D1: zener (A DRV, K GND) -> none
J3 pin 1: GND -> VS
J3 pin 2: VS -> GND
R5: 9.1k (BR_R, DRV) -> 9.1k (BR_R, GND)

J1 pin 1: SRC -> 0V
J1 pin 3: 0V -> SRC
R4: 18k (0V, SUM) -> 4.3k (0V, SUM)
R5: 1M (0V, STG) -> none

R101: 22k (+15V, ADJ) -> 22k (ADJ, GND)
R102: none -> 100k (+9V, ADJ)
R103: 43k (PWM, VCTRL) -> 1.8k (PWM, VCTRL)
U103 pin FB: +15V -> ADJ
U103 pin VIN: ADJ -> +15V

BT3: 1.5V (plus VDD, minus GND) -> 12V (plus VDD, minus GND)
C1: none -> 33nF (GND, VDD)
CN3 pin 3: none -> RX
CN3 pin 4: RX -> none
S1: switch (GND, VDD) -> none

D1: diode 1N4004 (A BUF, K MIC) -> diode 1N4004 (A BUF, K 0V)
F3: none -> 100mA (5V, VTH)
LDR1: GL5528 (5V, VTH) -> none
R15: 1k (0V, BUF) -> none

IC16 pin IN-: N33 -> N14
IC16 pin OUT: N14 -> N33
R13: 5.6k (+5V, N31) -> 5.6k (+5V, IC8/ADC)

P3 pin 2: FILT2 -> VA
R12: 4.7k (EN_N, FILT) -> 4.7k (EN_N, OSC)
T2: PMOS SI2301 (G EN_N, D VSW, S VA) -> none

○ ○ ○ ○ ○ ○ ○

Task instructions: The required output is the exact run of lines from the one with "D1: diode 1N4004" through the final line of the entries.

Written answer:
D1: diode 1N4004 (A BUF, K MIC) -> diode 1N4004 (A BUF, K 0V)
F3: none -> 100mA (5V, VTH)
LDR1: GL5528 (5V, VTH) -> none
R15: 1k (0V, BUF) -> none

IC16 pin IN-: N33 -> N14
IC16 pin OUT: N14 -> N33
R13: 5.6k (+5V, N31) -> 5.6k (+5V, IC8/ADC)

P3 pin 2: FILT2 -> VA
R12: 4.7k (EN_N, FILT) -> 4.7k (EN_N, OSC)
T2: PMOS SI2301 (G EN_N, D VSW, S VA) -> none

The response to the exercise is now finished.